= YOUR TASK =
Search term "rectangle": please copy every line of the records below that contains it.

= PROVIDED MATERIAL =
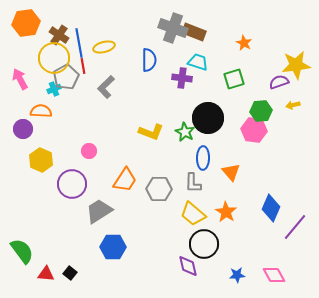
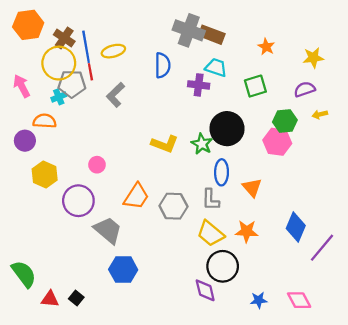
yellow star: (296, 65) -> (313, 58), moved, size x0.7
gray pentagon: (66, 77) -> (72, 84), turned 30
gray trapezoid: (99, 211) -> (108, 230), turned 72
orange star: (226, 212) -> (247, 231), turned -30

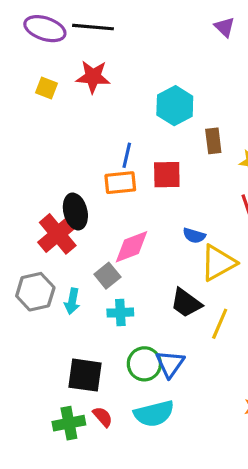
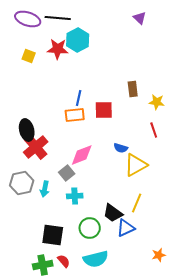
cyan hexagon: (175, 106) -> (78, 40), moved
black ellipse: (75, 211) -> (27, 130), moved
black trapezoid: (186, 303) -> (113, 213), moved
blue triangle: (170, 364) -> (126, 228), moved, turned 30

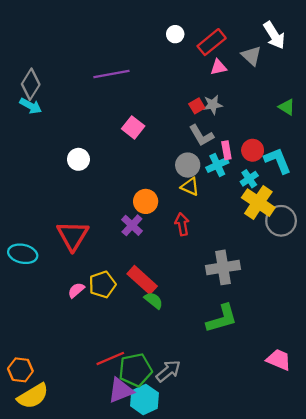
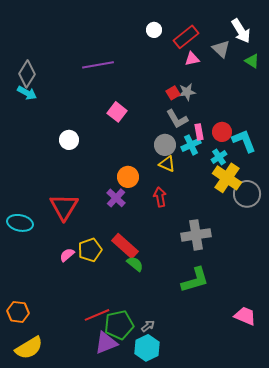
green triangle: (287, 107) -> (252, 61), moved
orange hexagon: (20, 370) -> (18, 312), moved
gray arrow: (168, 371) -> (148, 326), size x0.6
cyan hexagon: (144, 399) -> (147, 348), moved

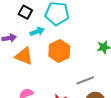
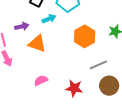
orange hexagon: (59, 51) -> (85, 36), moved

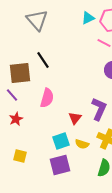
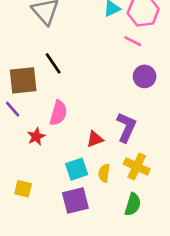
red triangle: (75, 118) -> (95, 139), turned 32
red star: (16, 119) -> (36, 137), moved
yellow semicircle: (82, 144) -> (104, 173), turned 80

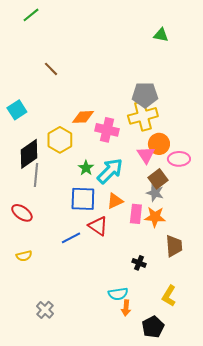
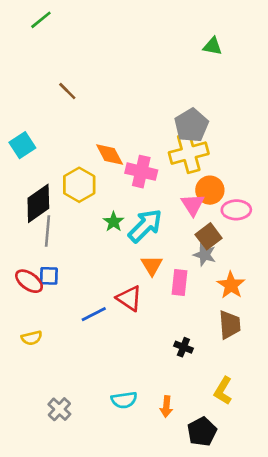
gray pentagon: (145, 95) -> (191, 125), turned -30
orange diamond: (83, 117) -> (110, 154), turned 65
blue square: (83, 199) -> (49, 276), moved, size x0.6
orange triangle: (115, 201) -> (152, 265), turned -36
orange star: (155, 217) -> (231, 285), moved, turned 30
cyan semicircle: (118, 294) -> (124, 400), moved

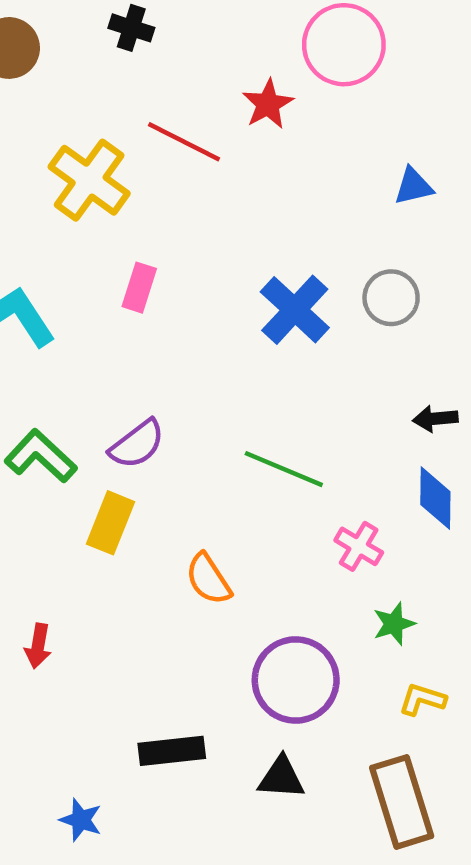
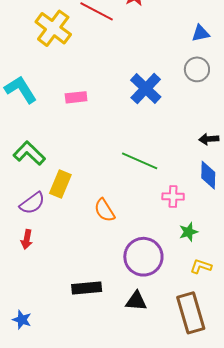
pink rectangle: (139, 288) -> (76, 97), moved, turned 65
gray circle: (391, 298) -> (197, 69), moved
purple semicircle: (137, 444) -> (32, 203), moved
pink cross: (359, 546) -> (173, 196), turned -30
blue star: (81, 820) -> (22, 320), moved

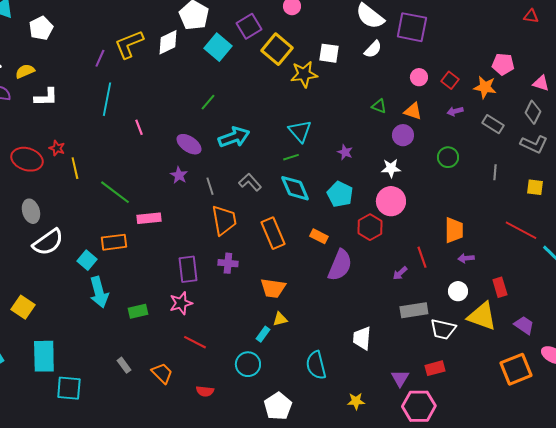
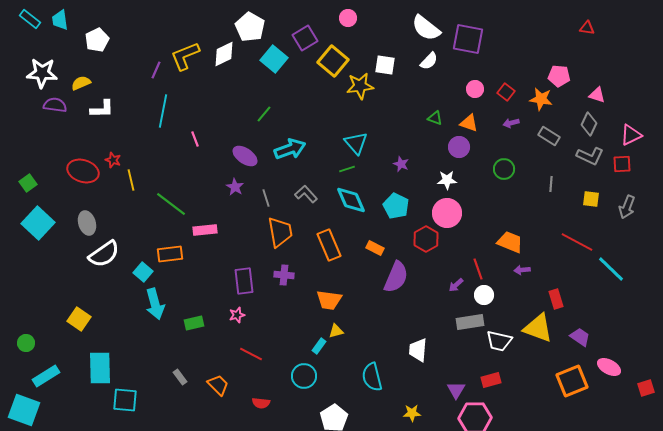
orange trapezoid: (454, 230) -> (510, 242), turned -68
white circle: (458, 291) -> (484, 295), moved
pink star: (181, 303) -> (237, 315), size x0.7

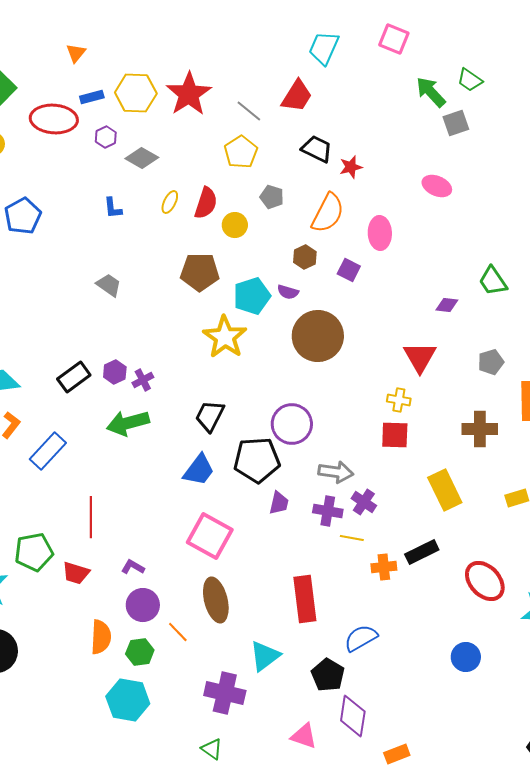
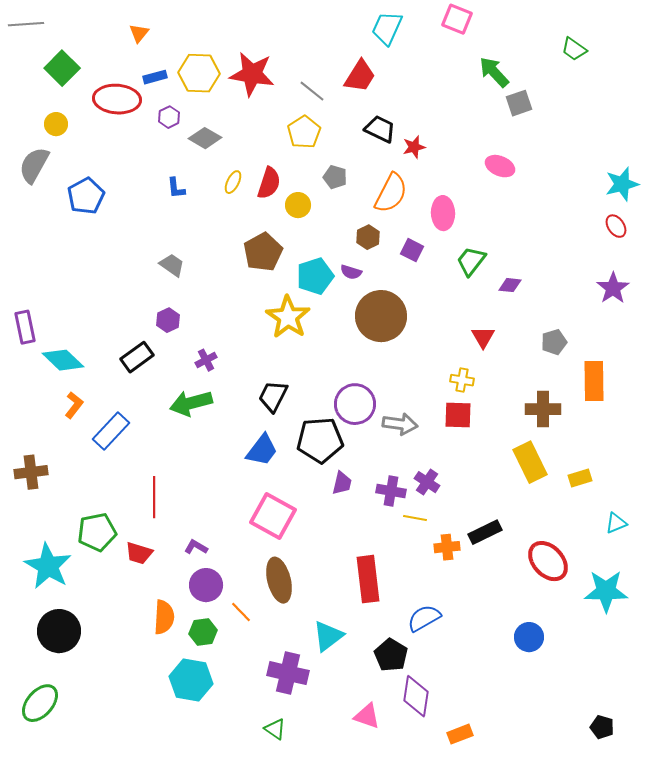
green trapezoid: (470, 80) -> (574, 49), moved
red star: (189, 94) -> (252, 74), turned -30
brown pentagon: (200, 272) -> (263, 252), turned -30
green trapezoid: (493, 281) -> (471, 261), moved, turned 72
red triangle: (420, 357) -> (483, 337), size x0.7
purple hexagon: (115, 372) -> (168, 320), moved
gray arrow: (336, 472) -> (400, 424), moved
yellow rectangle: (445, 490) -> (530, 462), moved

= ANSWER TO THIS EXERCISE =
pink rectangle: (139, 288) -> (76, 97), moved, turned 65
yellow rectangle: (445, 490) -> (530, 462), moved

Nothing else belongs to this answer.